Look below for the line containing "added,,,rakieta (czarny),479 118". Write out that line and the rest through the last one, exactly as they appear, but without pictures.

━━ EXCERPTED RECORDS

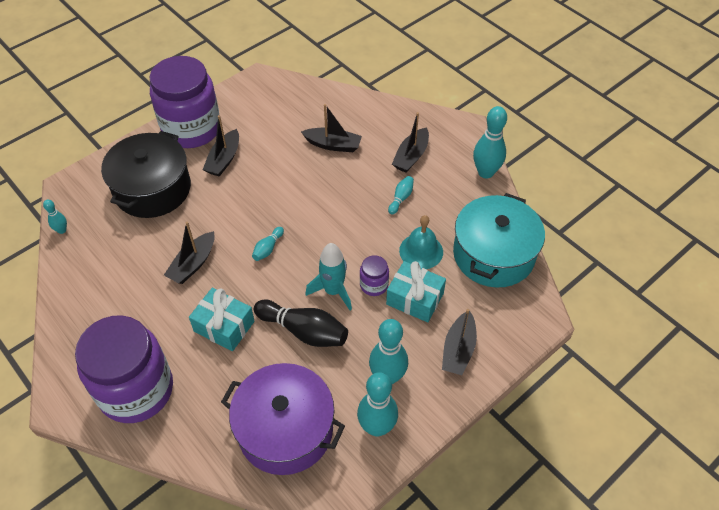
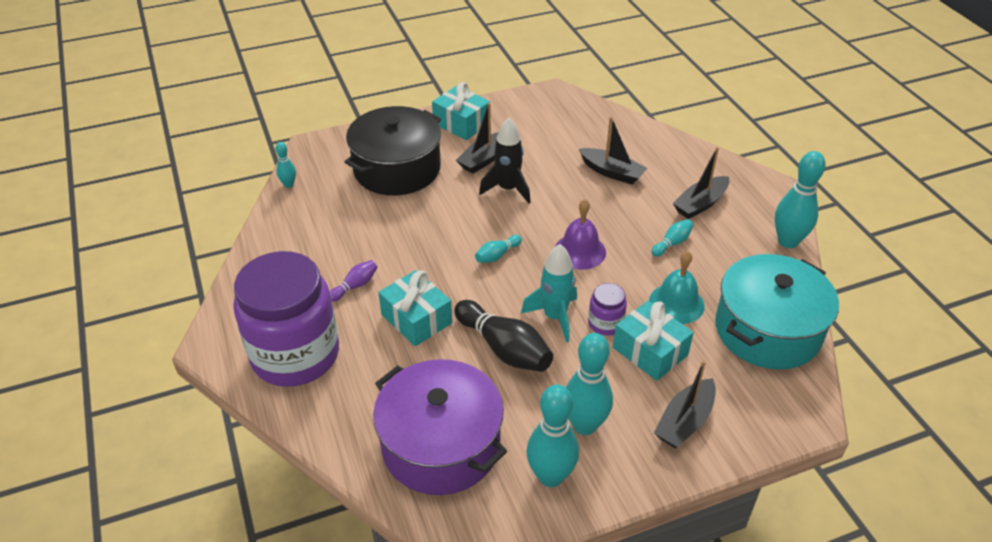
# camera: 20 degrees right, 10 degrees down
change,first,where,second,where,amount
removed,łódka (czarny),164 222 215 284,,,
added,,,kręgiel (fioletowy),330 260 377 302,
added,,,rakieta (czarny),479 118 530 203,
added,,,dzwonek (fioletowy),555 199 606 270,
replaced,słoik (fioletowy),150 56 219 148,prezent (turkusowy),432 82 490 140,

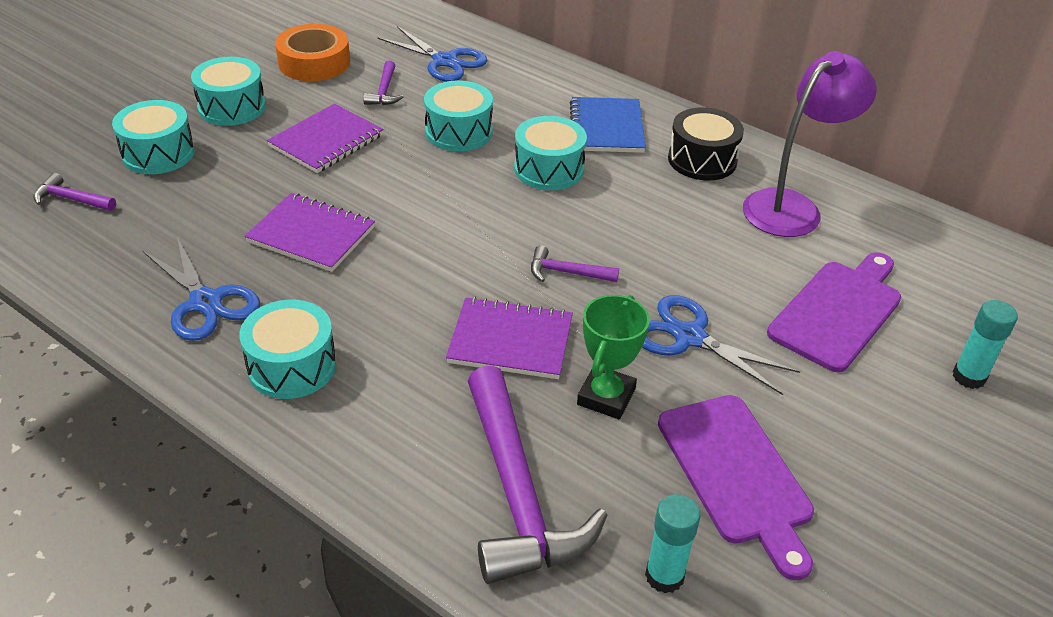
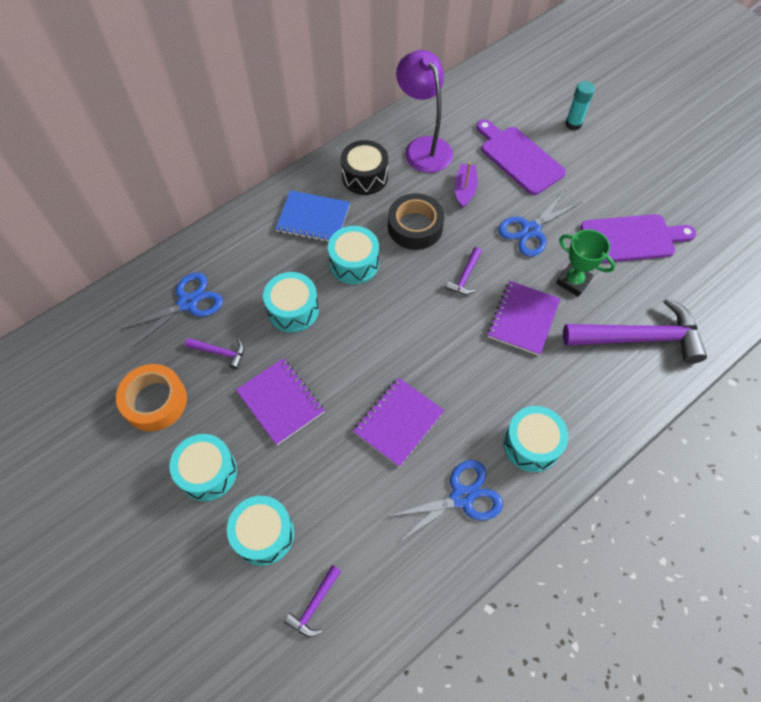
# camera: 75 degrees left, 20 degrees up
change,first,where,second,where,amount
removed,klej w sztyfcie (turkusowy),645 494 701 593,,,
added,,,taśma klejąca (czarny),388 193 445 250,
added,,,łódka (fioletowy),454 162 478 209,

━━━━

**EXERCISE SOLUTION:**
added,,,rakieta (czarny),479 118 530 203,
added,,,dzwonek (fioletowy),555 199 606 270,
replaced,słoik (fioletowy),150 56 219 148,prezent (turkusowy),432 82 490 140,

# camera: 75 degrees left, 20 degrees up
change,first,where,second,where,amount
removed,klej w sztyfcie (turkusowy),645 494 701 593,,,
added,,,taśma klejąca (czarny),388 193 445 250,
added,,,łódka (fioletowy),454 162 478 209,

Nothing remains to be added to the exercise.